> **Exercise goal**: Leaving out the images, return the data below exactly as it is written.
Information provided START
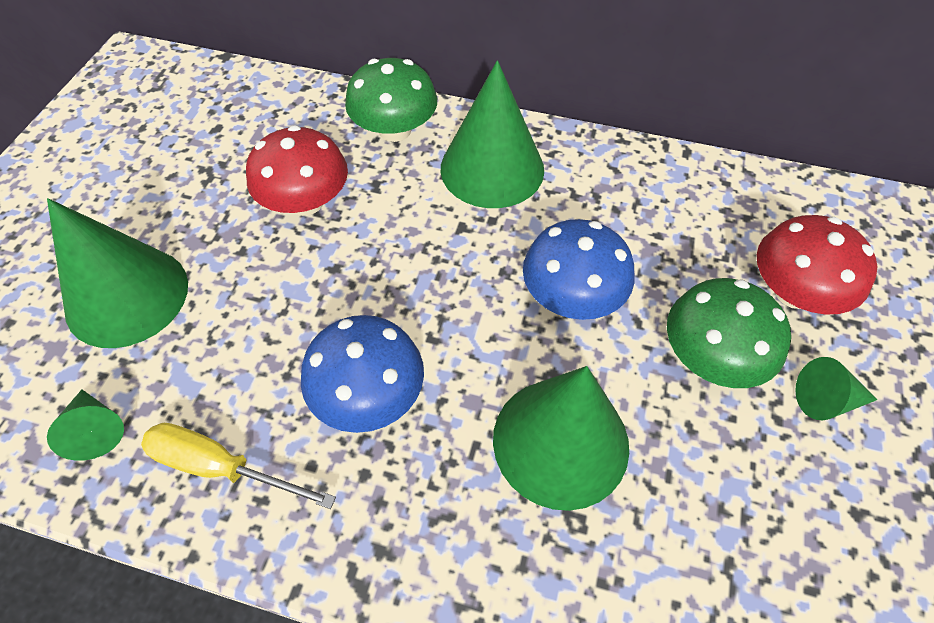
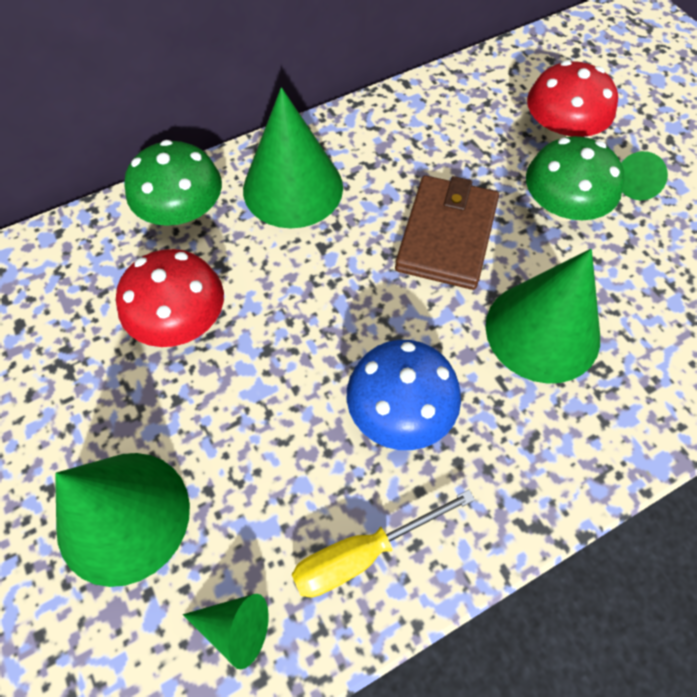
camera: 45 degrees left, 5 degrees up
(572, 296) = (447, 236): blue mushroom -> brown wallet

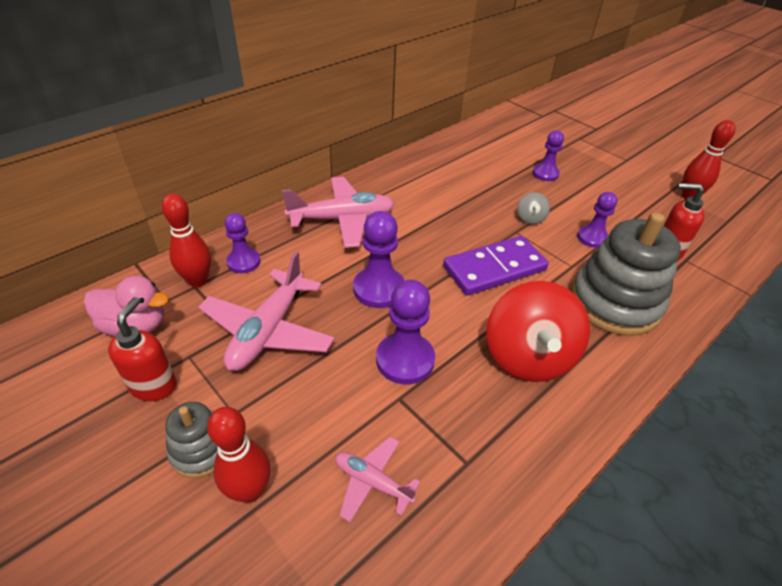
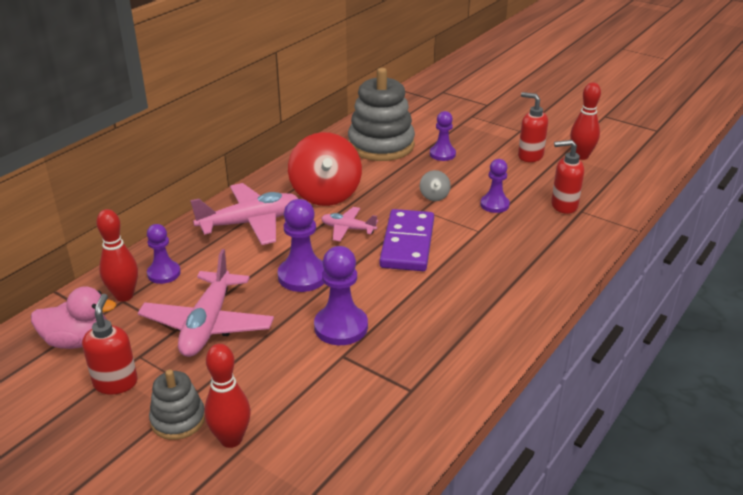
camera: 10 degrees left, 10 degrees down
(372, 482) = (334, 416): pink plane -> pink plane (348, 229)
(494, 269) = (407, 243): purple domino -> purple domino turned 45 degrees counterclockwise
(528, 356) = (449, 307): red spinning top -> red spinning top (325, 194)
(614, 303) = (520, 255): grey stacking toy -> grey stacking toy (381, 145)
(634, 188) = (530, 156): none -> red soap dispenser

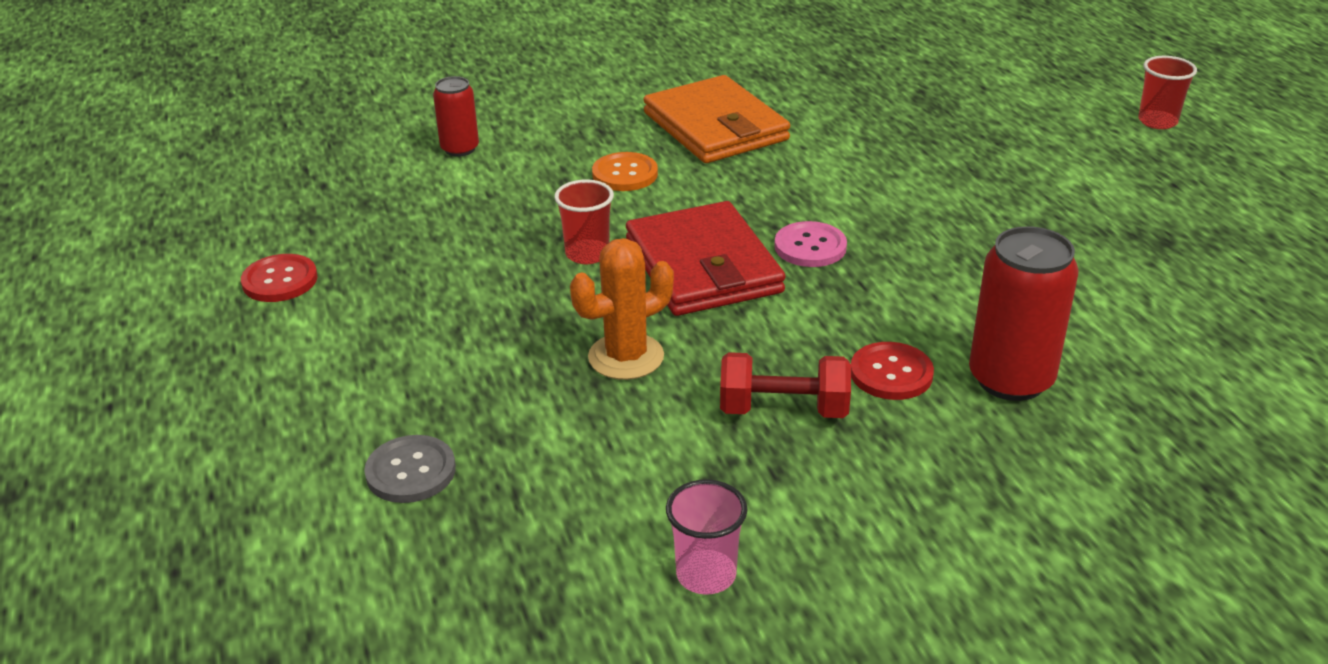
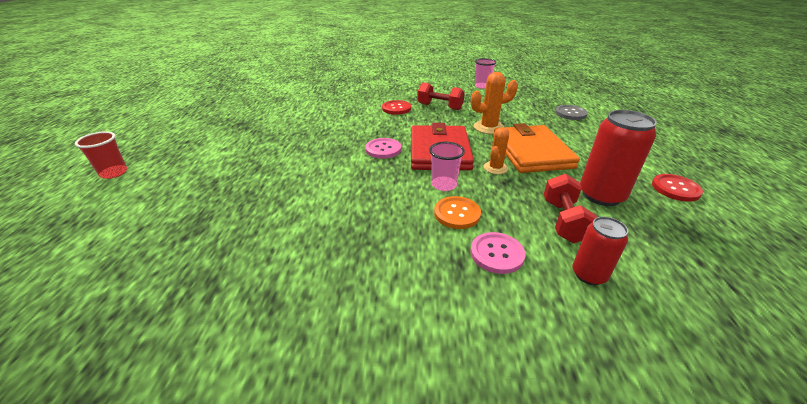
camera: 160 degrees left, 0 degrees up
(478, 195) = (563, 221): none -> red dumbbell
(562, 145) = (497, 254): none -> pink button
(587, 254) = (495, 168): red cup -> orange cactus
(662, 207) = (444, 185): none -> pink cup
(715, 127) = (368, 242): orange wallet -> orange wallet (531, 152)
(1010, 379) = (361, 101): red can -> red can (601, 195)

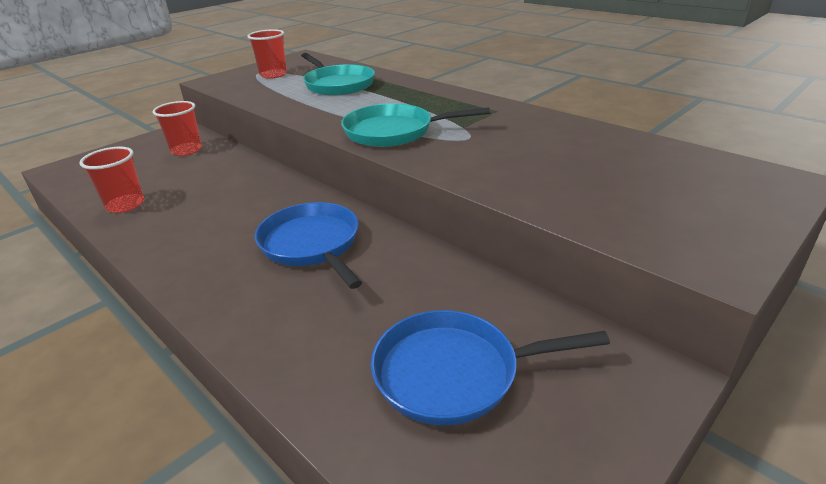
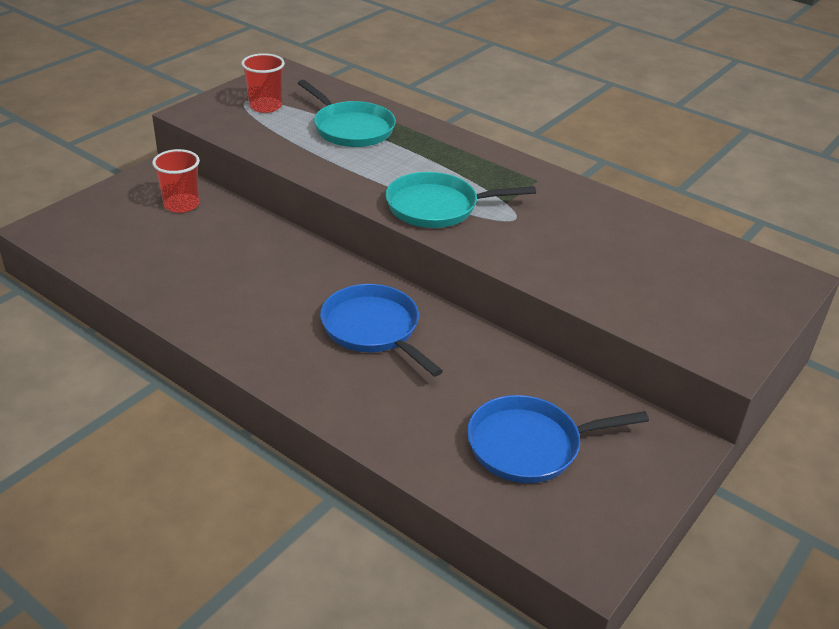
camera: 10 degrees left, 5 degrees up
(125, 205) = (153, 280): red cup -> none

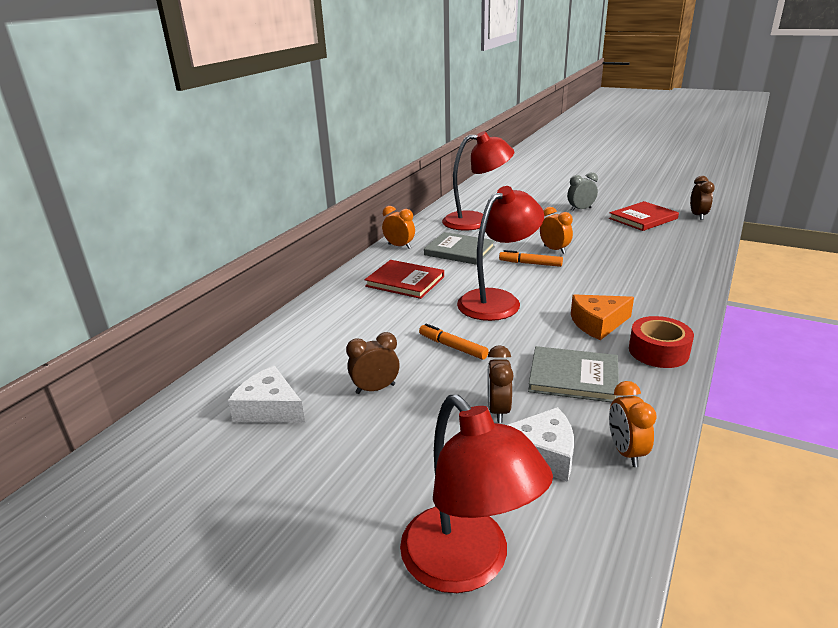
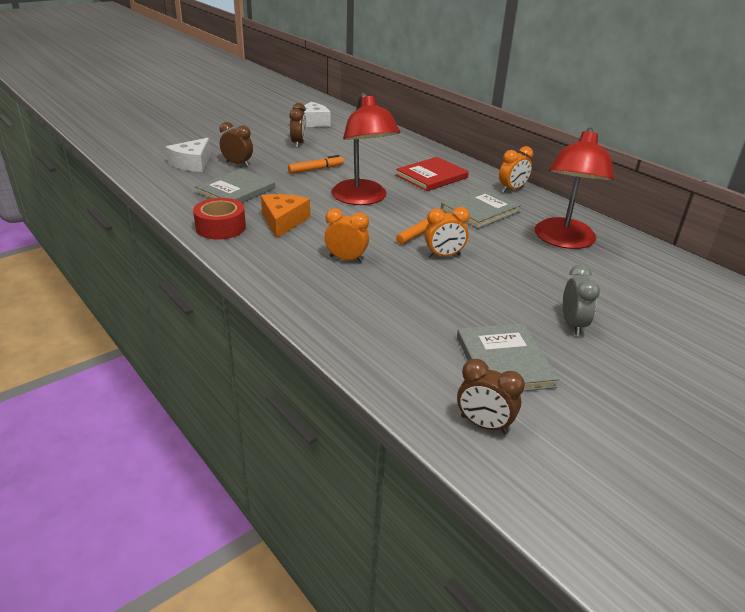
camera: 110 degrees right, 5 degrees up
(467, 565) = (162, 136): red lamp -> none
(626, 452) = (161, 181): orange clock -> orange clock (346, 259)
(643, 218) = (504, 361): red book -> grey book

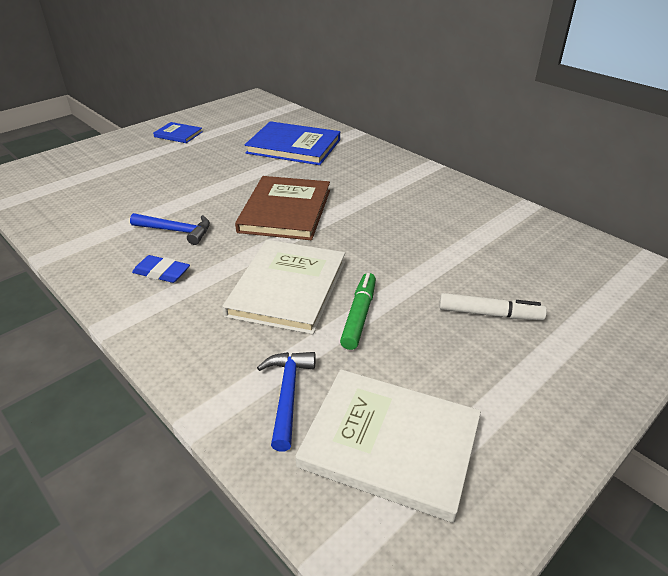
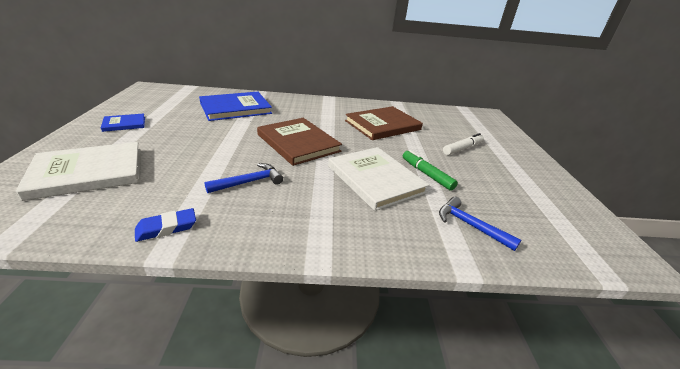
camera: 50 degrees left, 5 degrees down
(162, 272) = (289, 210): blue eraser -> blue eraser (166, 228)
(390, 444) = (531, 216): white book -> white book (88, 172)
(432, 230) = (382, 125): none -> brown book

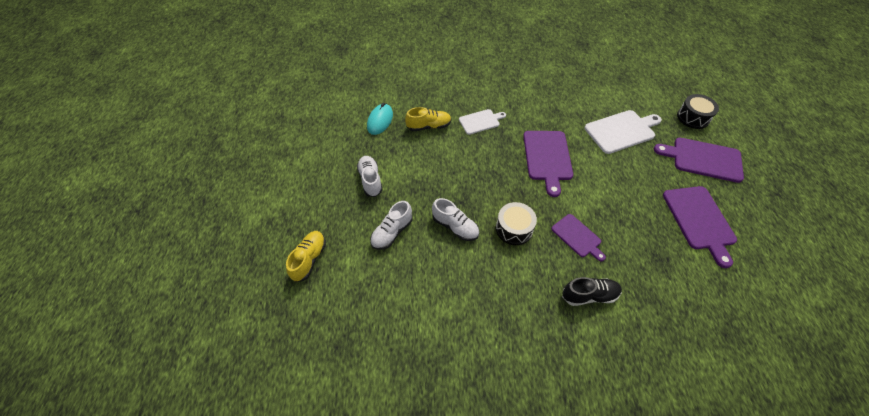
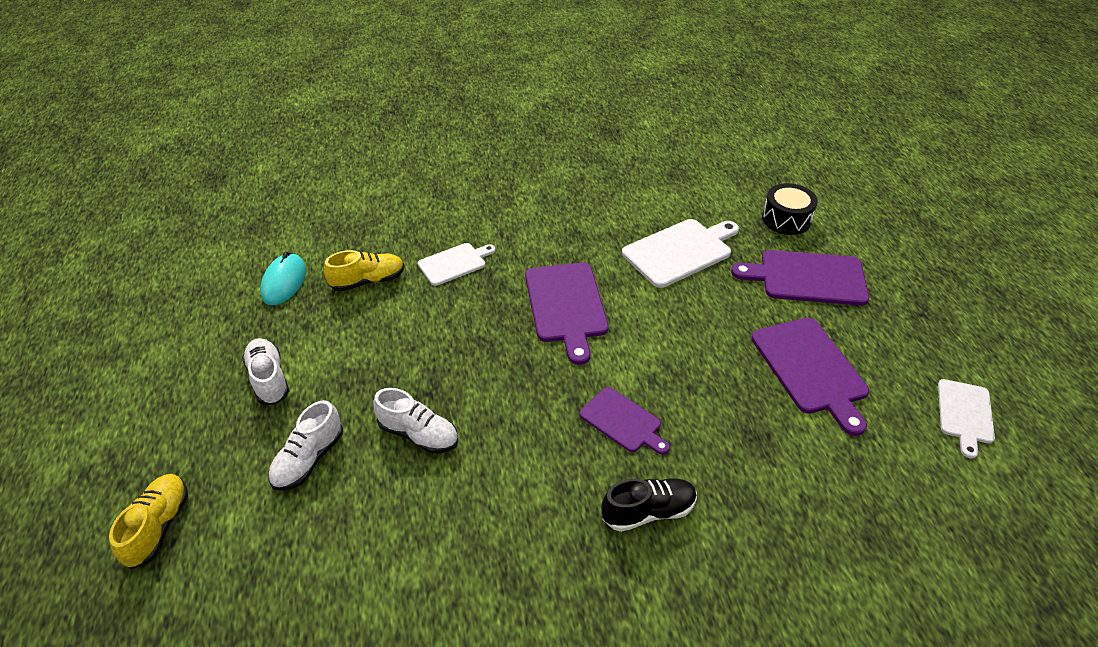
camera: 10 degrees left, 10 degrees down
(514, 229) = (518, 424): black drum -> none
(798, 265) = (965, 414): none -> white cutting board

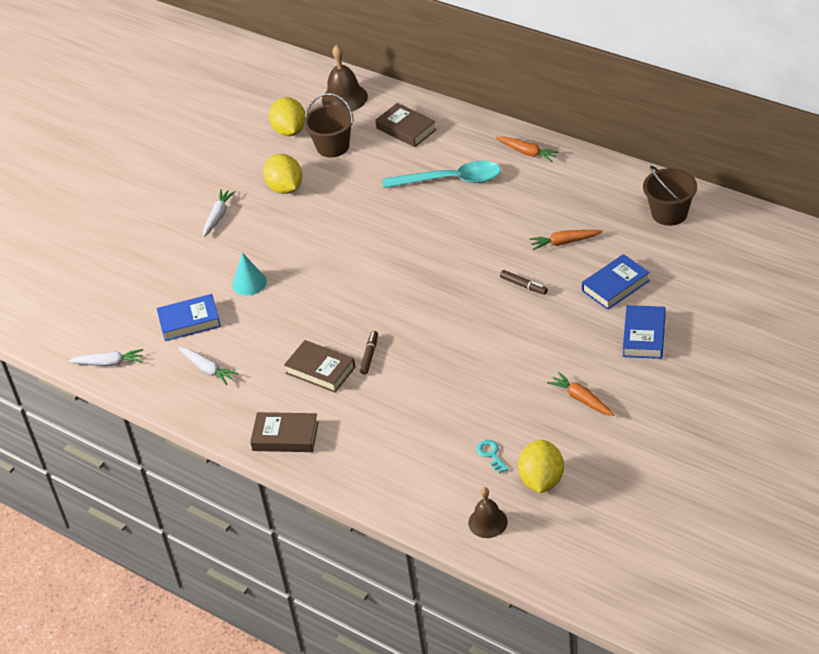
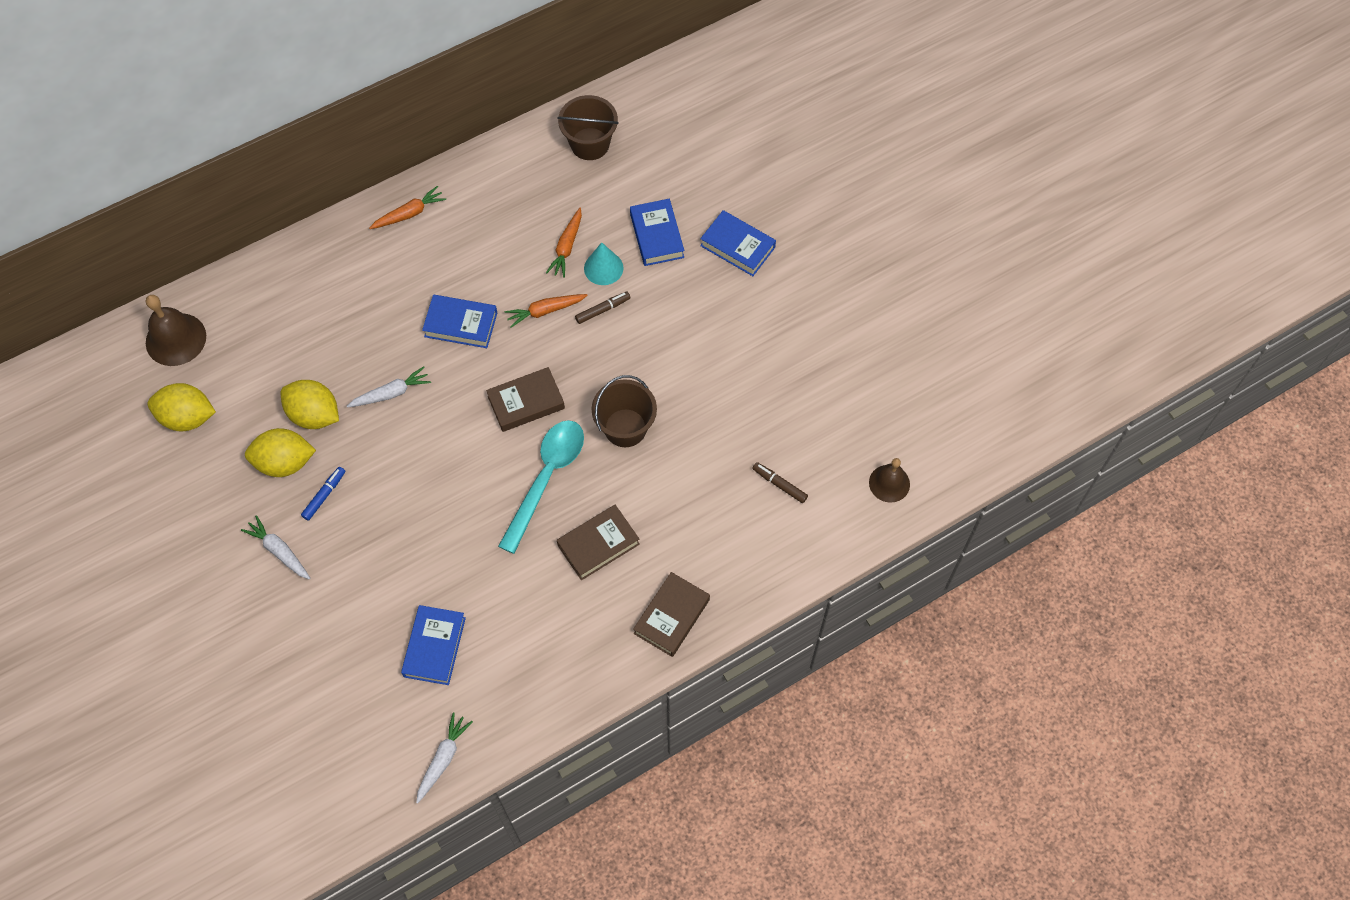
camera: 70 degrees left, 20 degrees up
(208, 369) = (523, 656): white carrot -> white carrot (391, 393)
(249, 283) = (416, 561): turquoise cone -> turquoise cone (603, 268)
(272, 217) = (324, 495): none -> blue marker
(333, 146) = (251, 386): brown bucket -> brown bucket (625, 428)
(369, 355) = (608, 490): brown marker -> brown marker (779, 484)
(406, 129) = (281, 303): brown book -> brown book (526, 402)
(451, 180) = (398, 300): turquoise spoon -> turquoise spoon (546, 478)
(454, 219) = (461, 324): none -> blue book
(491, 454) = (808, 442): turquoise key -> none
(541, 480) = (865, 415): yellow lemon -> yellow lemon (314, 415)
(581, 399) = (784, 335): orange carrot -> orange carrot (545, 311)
Information provided END
> **Exercise answer**:
camera: 45 degrees left, 5 degrees up
(572, 296) = (447, 236): blue mushroom -> brown wallet

camera: 10 degrees left, 10 degrees down
(372, 482) = (334, 416): pink plane -> pink plane (348, 229)
(494, 269) = (407, 243): purple domino -> purple domino turned 45 degrees counterclockwise
(528, 356) = (449, 307): red spinning top -> red spinning top (325, 194)
(614, 303) = (520, 255): grey stacking toy -> grey stacking toy (381, 145)
(634, 188) = (530, 156): none -> red soap dispenser

camera: 160 degrees left, 0 degrees up
(478, 195) = (563, 221): none -> red dumbbell
(562, 145) = (497, 254): none -> pink button
(587, 254) = (495, 168): red cup -> orange cactus
(662, 207) = (444, 185): none -> pink cup
(715, 127) = (368, 242): orange wallet -> orange wallet (531, 152)
(1010, 379) = (361, 101): red can -> red can (601, 195)

camera: 10 degrees left, 5 degrees up
(125, 205) = (153, 280): red cup -> none

camera: 110 degrees right, 5 degrees up
(467, 565) = (162, 136): red lamp -> none
(626, 452) = (161, 181): orange clock -> orange clock (346, 259)
(643, 218) = (504, 361): red book -> grey book

camera: 50 degrees left, 5 degrees down
(162, 272) = (289, 210): blue eraser -> blue eraser (166, 228)
(390, 444) = (531, 216): white book -> white book (88, 172)
(432, 230) = (382, 125): none -> brown book

camera: 10 degrees left, 10 degrees down
(514, 229) = (518, 424): black drum -> none
(798, 265) = (965, 414): none -> white cutting board

camera: 70 degrees left, 20 degrees up
(208, 369) = (523, 656): white carrot -> white carrot (391, 393)
(249, 283) = (416, 561): turquoise cone -> turquoise cone (603, 268)
(272, 217) = (324, 495): none -> blue marker
(333, 146) = (251, 386): brown bucket -> brown bucket (625, 428)
(369, 355) = (608, 490): brown marker -> brown marker (779, 484)
(406, 129) = (281, 303): brown book -> brown book (526, 402)
(451, 180) = (398, 300): turquoise spoon -> turquoise spoon (546, 478)
(454, 219) = (461, 324): none -> blue book
(491, 454) = (808, 442): turquoise key -> none
(541, 480) = (865, 415): yellow lemon -> yellow lemon (314, 415)
(581, 399) = (784, 335): orange carrot -> orange carrot (545, 311)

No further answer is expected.